Object matching data:

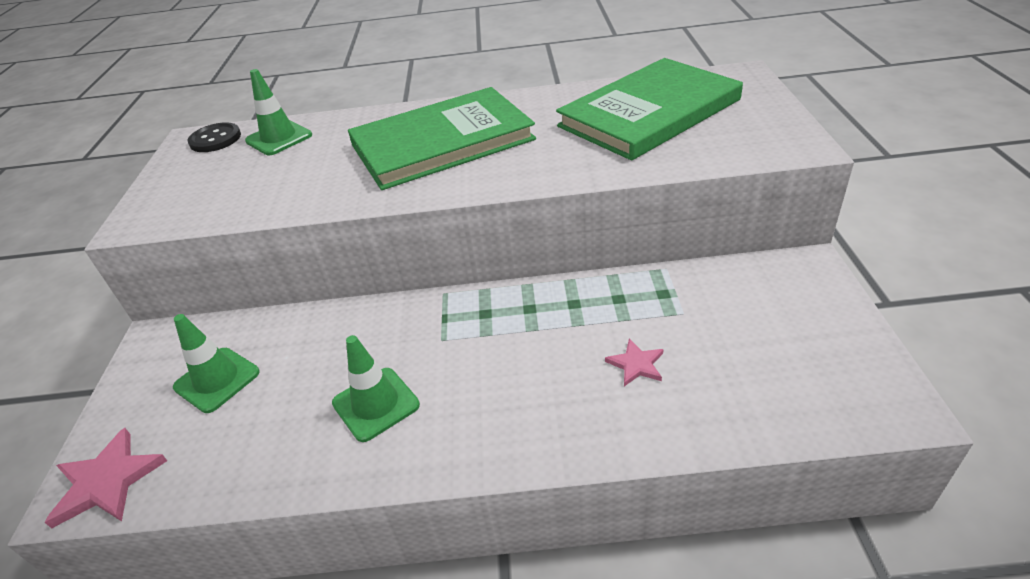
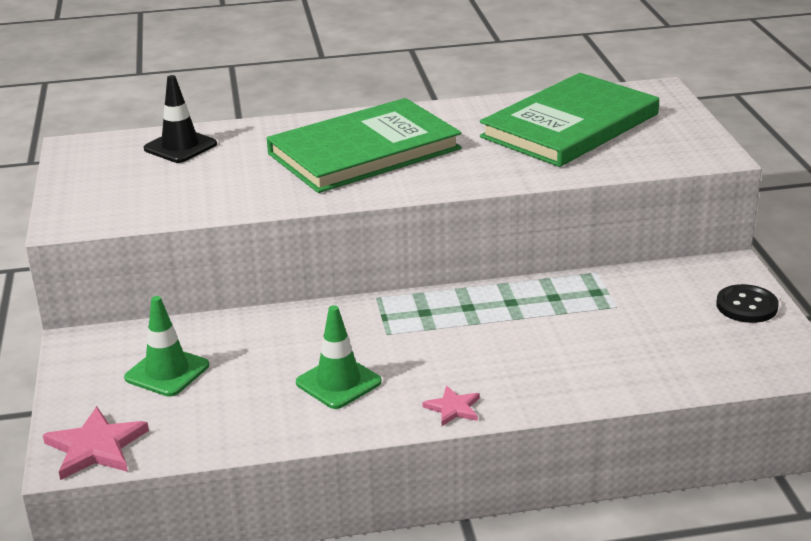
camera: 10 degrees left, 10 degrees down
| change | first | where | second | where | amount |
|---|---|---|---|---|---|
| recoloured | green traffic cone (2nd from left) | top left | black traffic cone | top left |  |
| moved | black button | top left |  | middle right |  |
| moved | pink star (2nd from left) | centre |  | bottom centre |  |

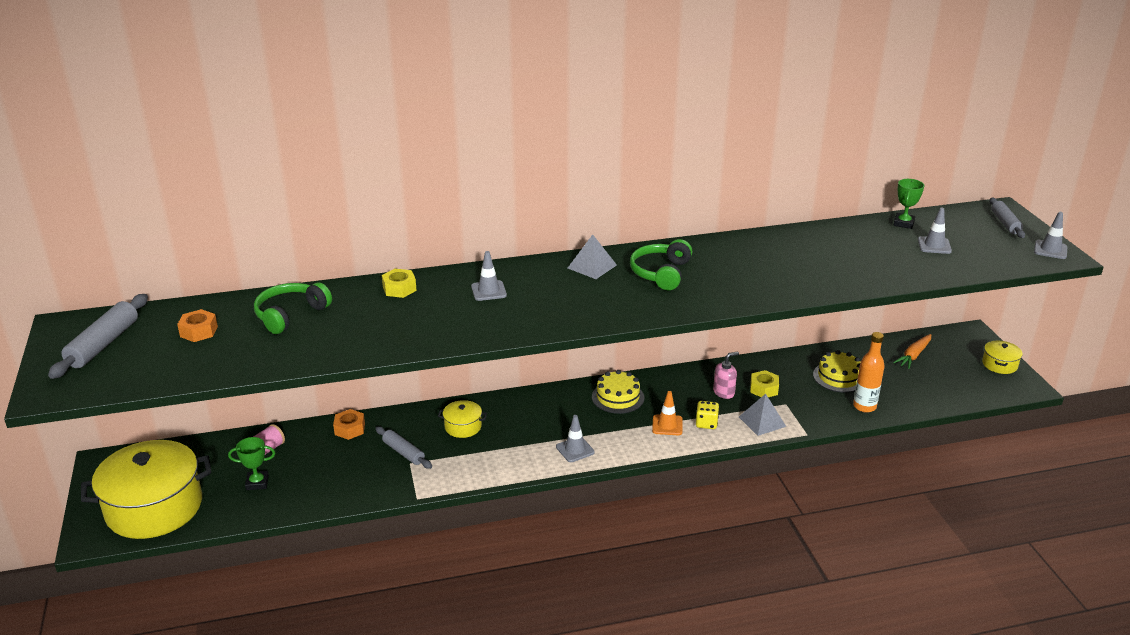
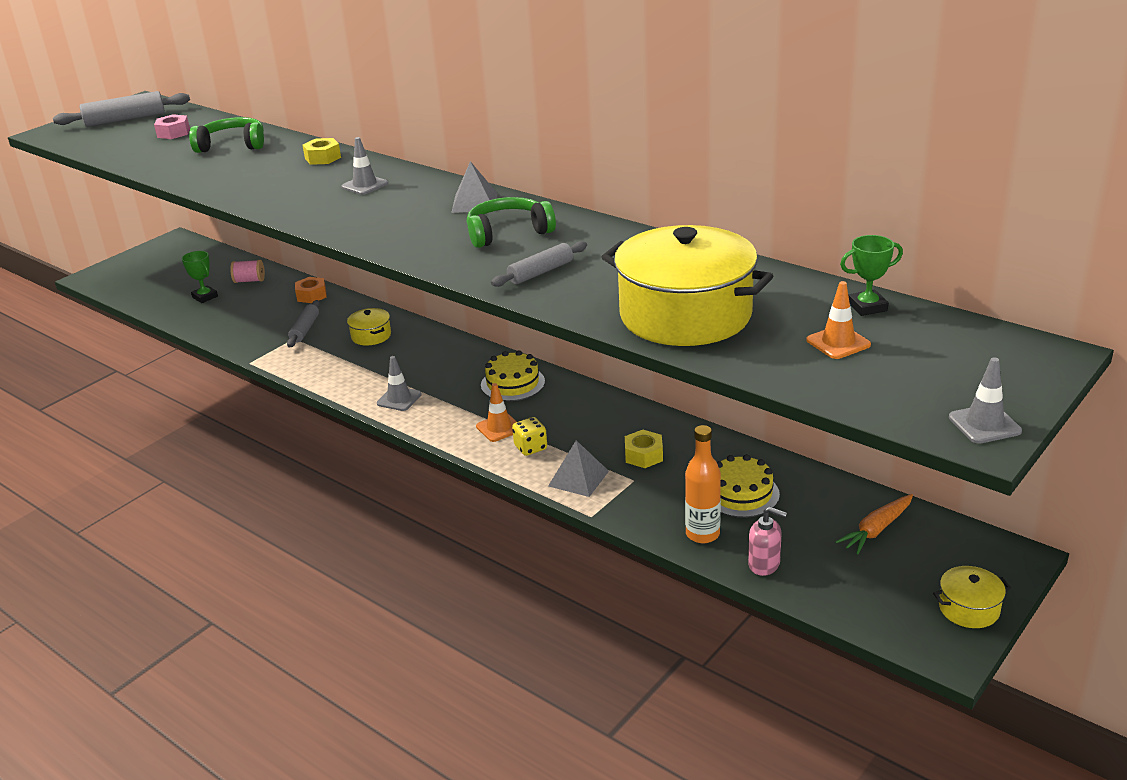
camera: 55 degrees right, 0 degrees up
| change | first | where | second | where | amount |
|---|---|---|---|---|---|
| moved | grey rolling pin (3rd from left) | middle right |  | centre |  |
| recoloured | grey traffic cone (3rd from left) | middle right | orange traffic cone (2nd from left) | middle right |  |
| recoloured | orange nut (1st from left) | middle left | pink nut | top left |  |
| turned | orange carrot | middle right |  | bottom right | 45 degrees counterclockwise |
| moved | pink soap dispenser | centre |  | bottom right |  |
| moved | yellow pot (1st from left in the first image) | bottom left | yellow pot (2nd from left) | centre |  |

* **Your instructions**
Copy out the lines of the records above in which the string "black" appears.

* **Result of this task**
| recoloured | green traffic cone (2nd from left) | top left | black traffic cone | top left |  |
| moved | black button | top left |  | middle right |  |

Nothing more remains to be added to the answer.